= Data records =
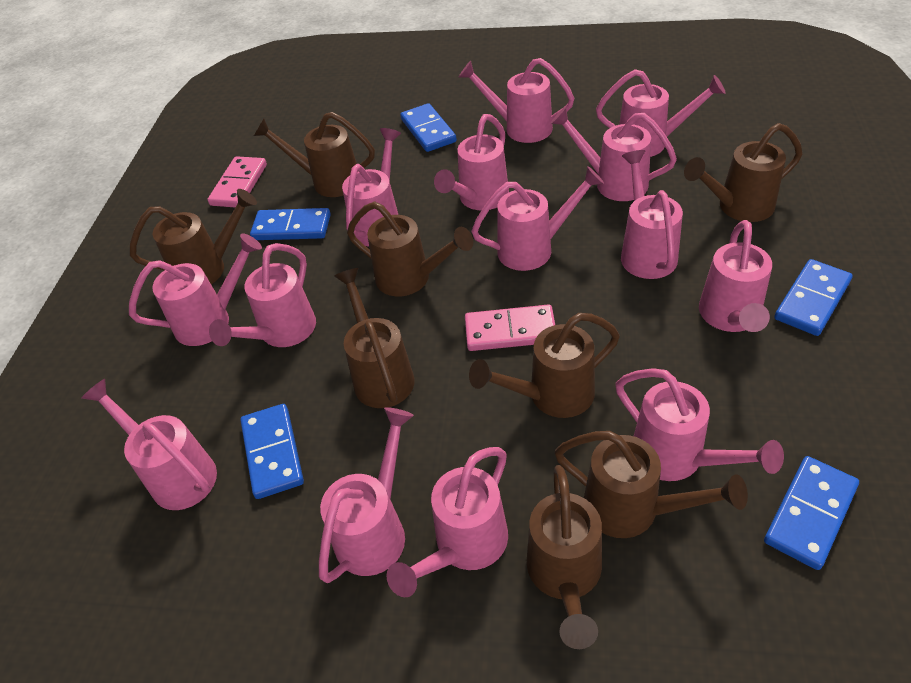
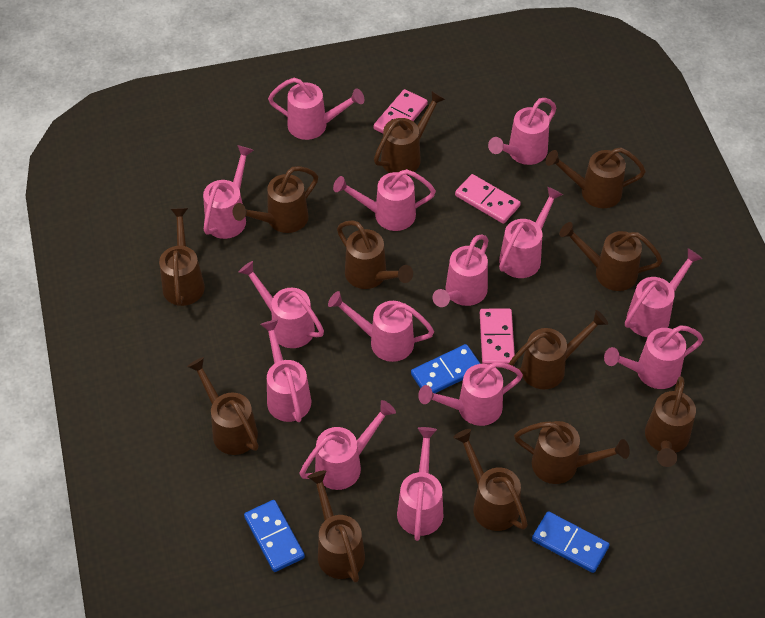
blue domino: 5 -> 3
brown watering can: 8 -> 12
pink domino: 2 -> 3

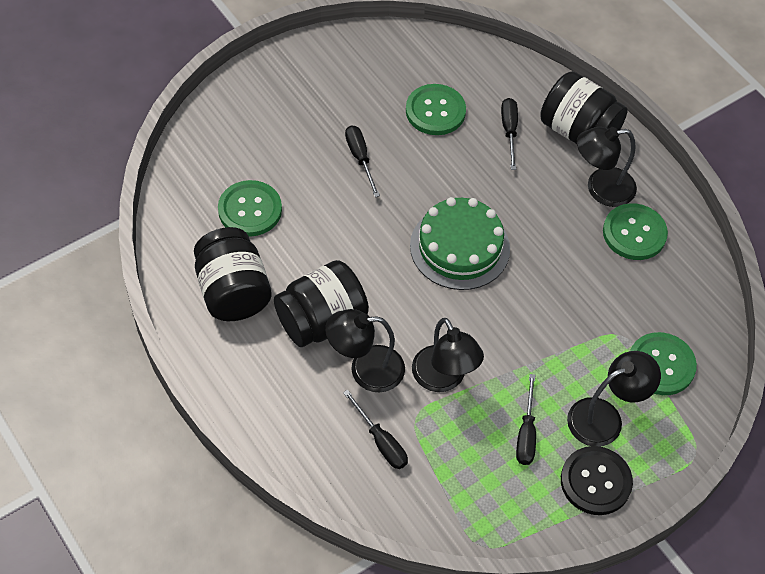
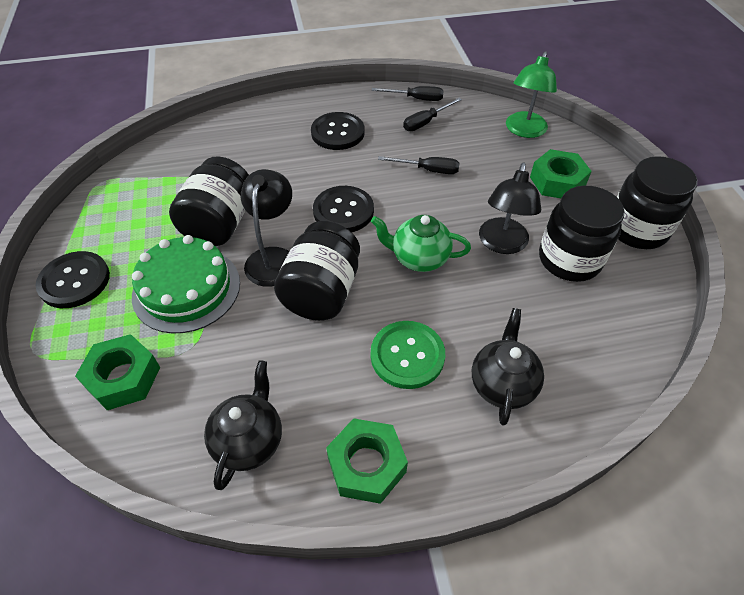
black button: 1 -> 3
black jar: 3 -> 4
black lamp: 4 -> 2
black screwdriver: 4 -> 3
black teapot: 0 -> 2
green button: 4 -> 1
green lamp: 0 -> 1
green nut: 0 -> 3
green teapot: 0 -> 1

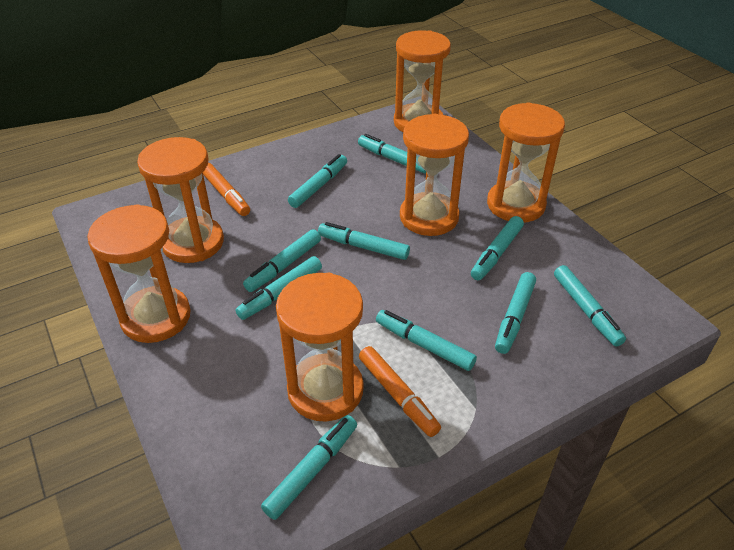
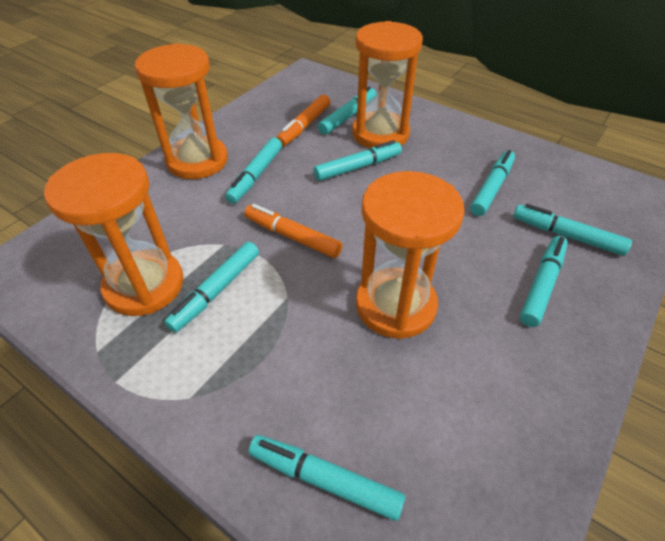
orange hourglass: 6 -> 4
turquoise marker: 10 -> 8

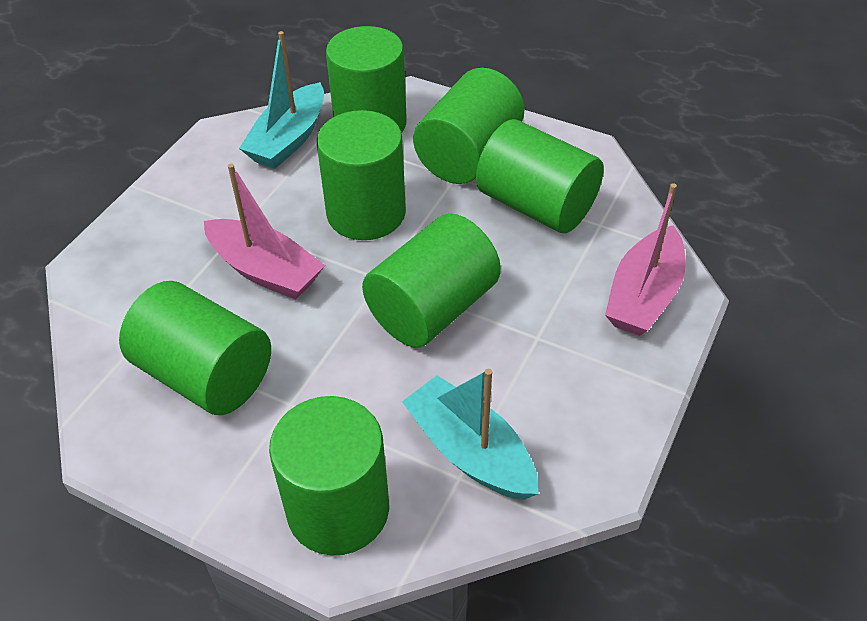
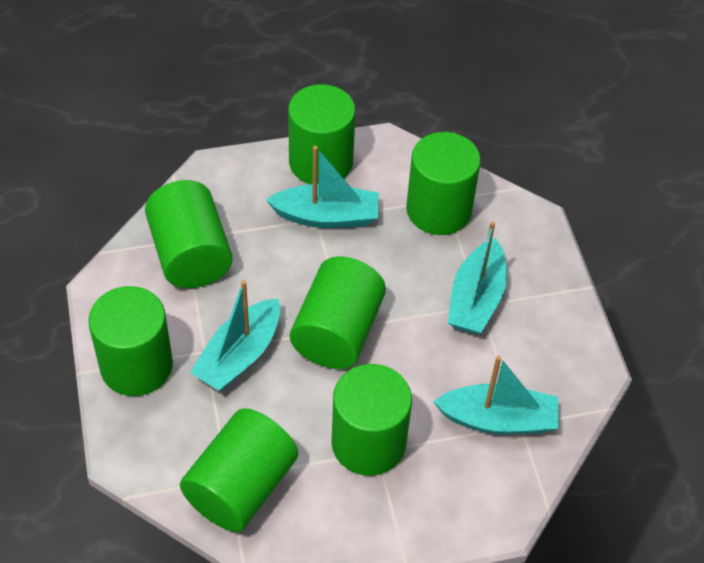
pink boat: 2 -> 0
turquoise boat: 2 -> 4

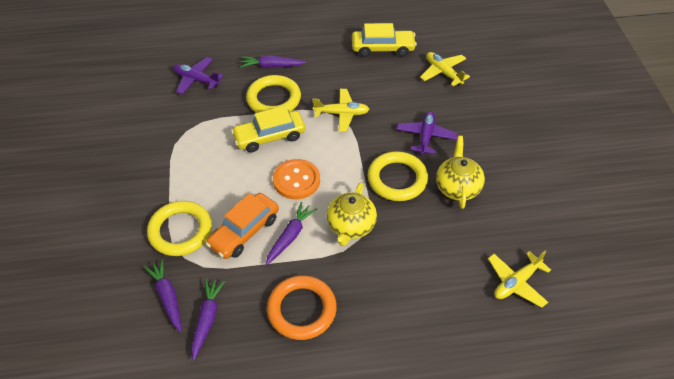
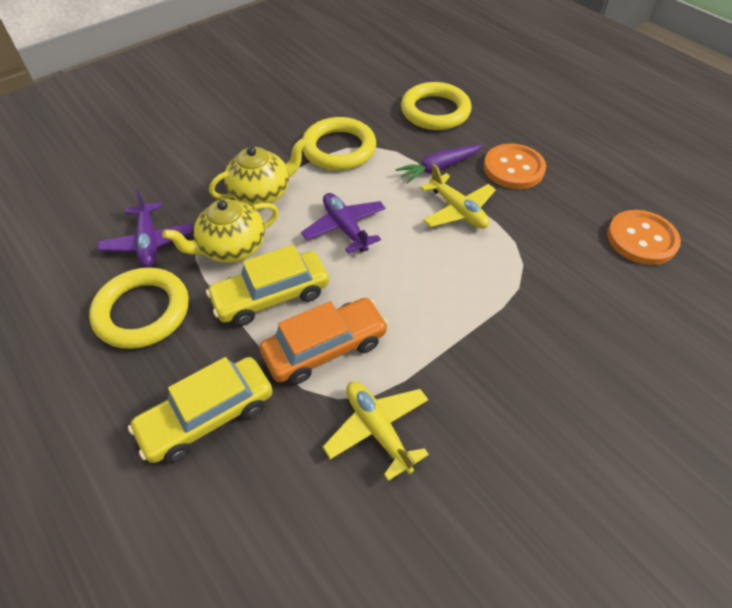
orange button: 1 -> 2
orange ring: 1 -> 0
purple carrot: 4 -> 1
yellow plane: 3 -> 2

= Work instructions =
Give every entry back unchanged, with no pictures.

= Output below =
blue domino: 5 -> 3
brown watering can: 8 -> 12
pink domino: 2 -> 3

black button: 1 -> 3
black jar: 3 -> 4
black lamp: 4 -> 2
black screwdriver: 4 -> 3
black teapot: 0 -> 2
green button: 4 -> 1
green lamp: 0 -> 1
green nut: 0 -> 3
green teapot: 0 -> 1

orange hourglass: 6 -> 4
turquoise marker: 10 -> 8

pink boat: 2 -> 0
turquoise boat: 2 -> 4

orange button: 1 -> 2
orange ring: 1 -> 0
purple carrot: 4 -> 1
yellow plane: 3 -> 2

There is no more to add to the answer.